At the line containing "none -> yellow teapot [248,78,410,177]", begin an exact copy, and continue through the last line of the entries below. Leave out any pictures.

> _TASK MATERIAL_:
- Opening Delimiter -
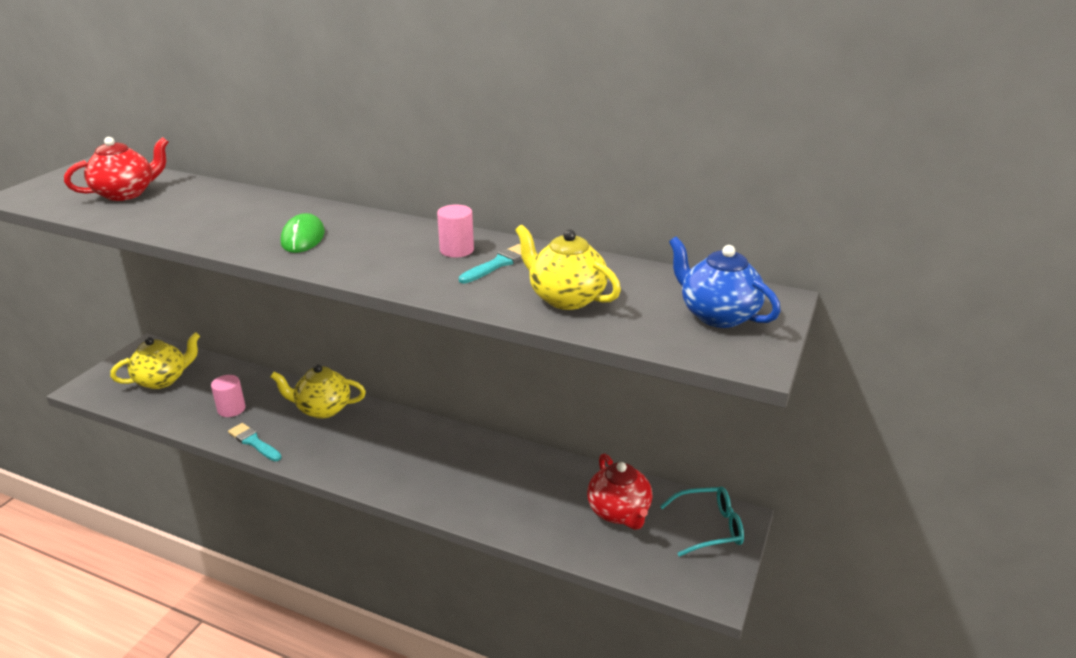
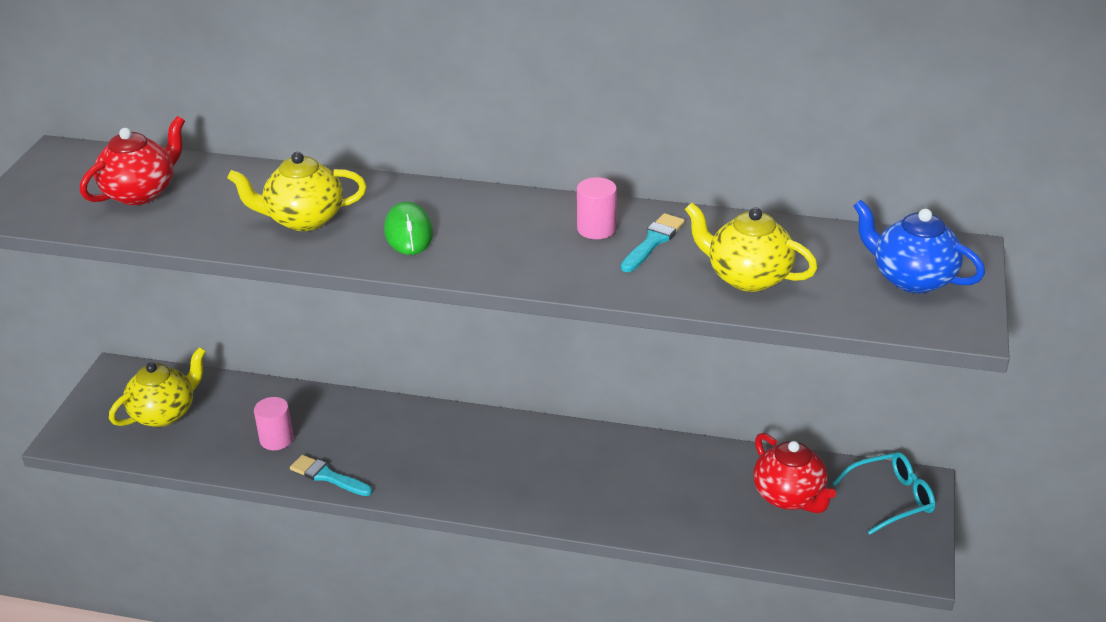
camera: 10 degrees left, 5 degrees up
yellow teapot [270,364,366,419] -> yellow teapot moved to [227,152,367,231]

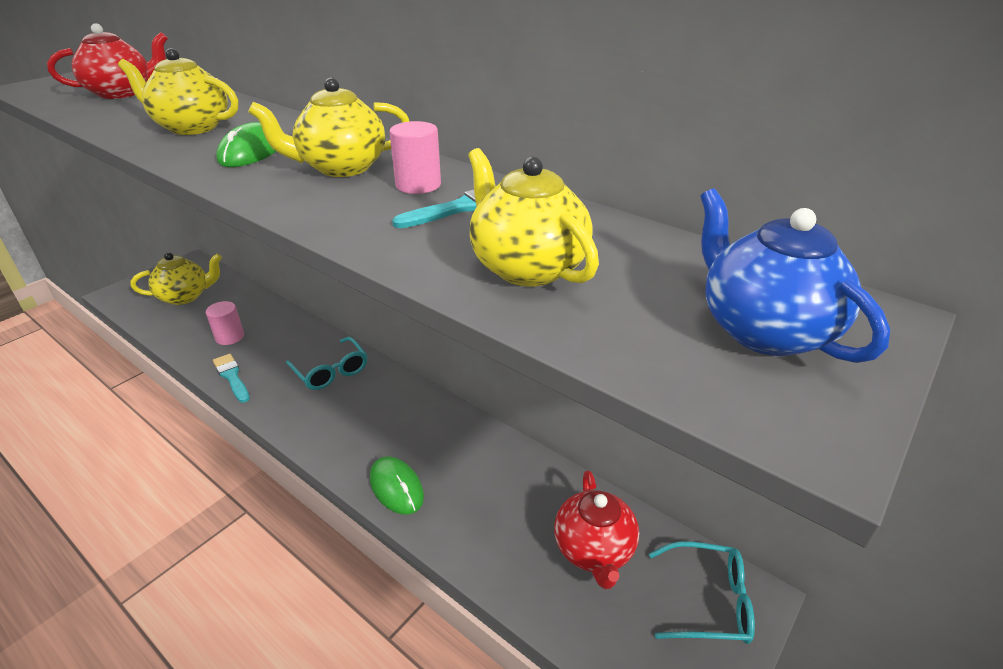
camera: 25 degrees right, 0 degrees up
none -> yellow teapot [248,78,410,177]
none -> turquoise glasses [286,337,367,390]
none -> green mouse [370,456,424,515]

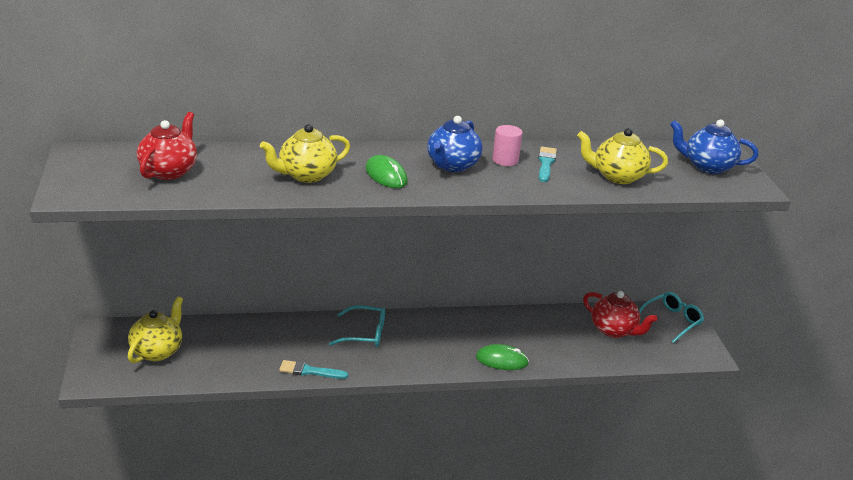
camera: 50 degrees left, 5 degrees down
pink cylinder [206,301,244,345] -> none
yellow teapot [248,78,410,177] -> blue teapot [427,116,483,172]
- Closing Delimiter -
> _ANSWER FOR THIS EXERCISE_:
none -> yellow teapot [248,78,410,177]
none -> turquoise glasses [286,337,367,390]
none -> green mouse [370,456,424,515]

camera: 50 degrees left, 5 degrees down
pink cylinder [206,301,244,345] -> none
yellow teapot [248,78,410,177] -> blue teapot [427,116,483,172]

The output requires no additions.